> What you should do
All entries are to be transcribed exactly. Pictures are not part of the copy.

> Supplied records
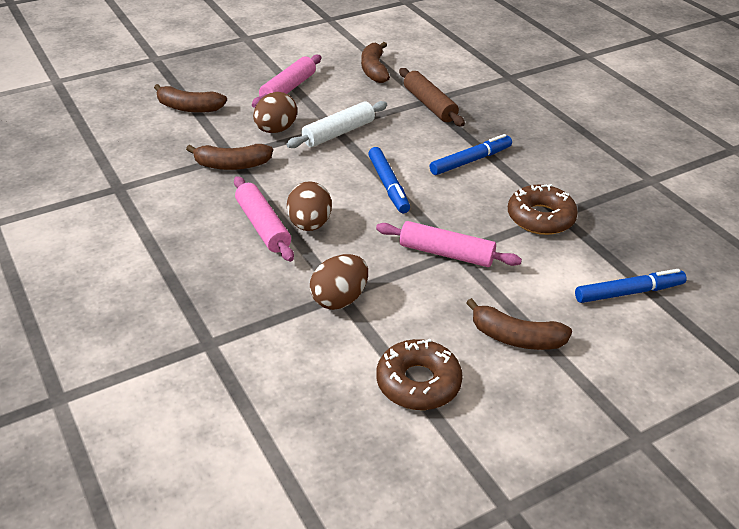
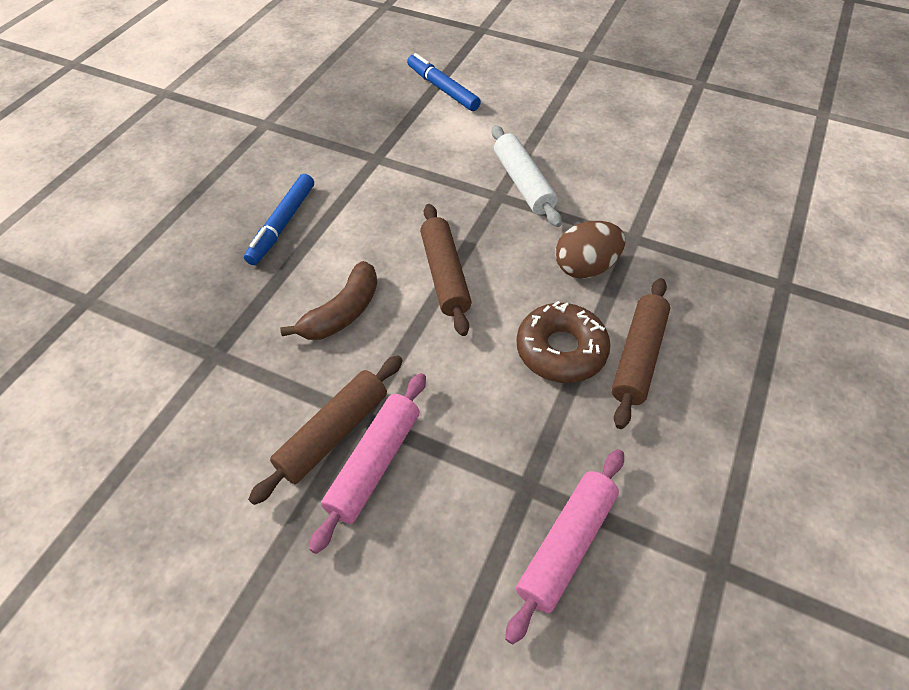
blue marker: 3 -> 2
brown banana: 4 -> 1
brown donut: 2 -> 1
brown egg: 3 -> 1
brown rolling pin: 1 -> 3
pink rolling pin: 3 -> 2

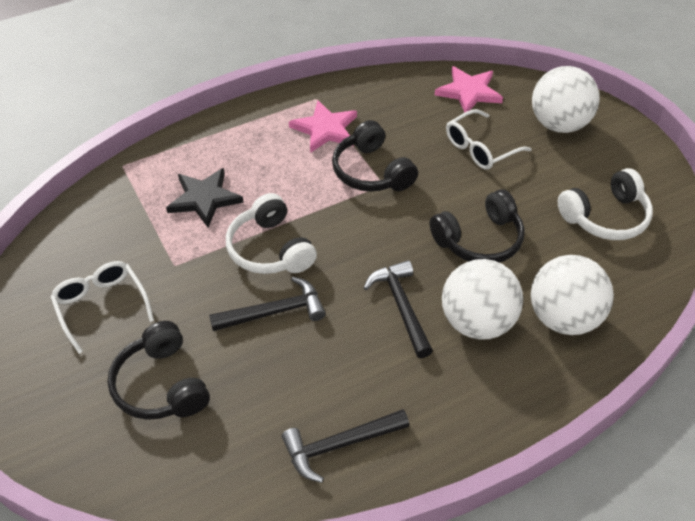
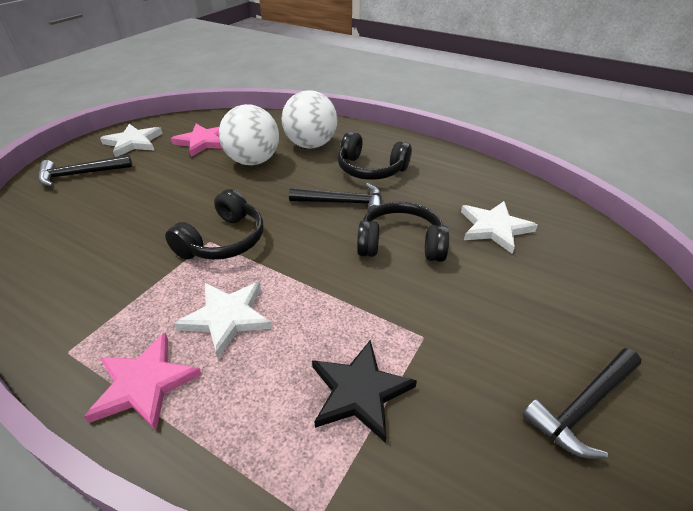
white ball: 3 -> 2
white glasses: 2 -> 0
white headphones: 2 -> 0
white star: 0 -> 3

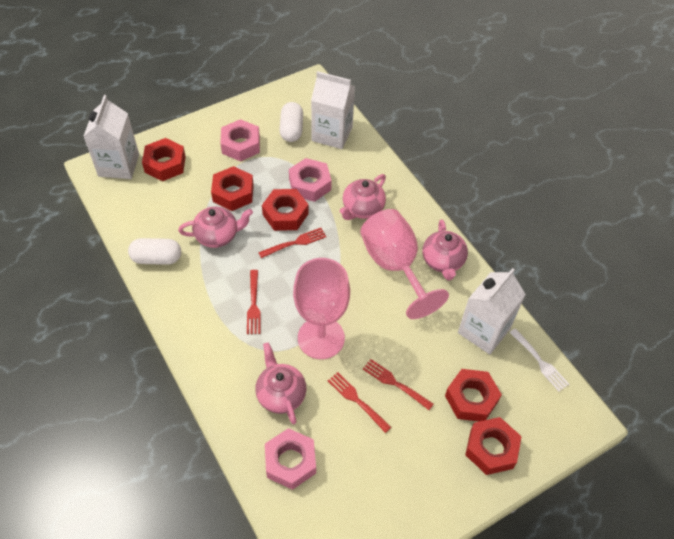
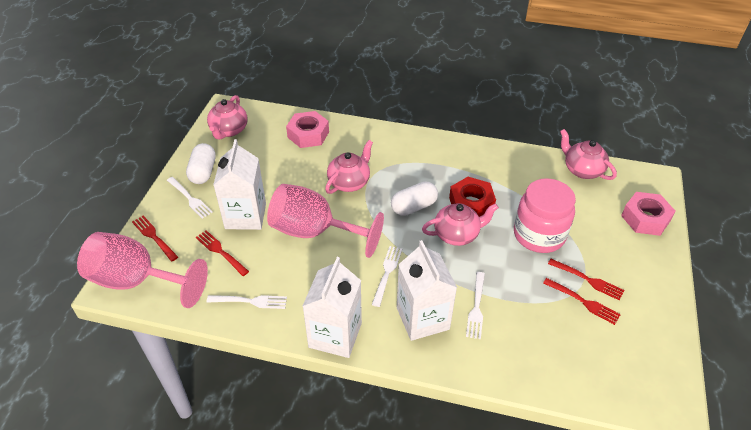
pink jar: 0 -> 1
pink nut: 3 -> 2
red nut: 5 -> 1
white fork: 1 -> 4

> Answer space
blue marker: 3 -> 2
brown banana: 4 -> 1
brown donut: 2 -> 1
brown egg: 3 -> 1
brown rolling pin: 1 -> 3
pink rolling pin: 3 -> 2

white ball: 3 -> 2
white glasses: 2 -> 0
white headphones: 2 -> 0
white star: 0 -> 3

pink jar: 0 -> 1
pink nut: 3 -> 2
red nut: 5 -> 1
white fork: 1 -> 4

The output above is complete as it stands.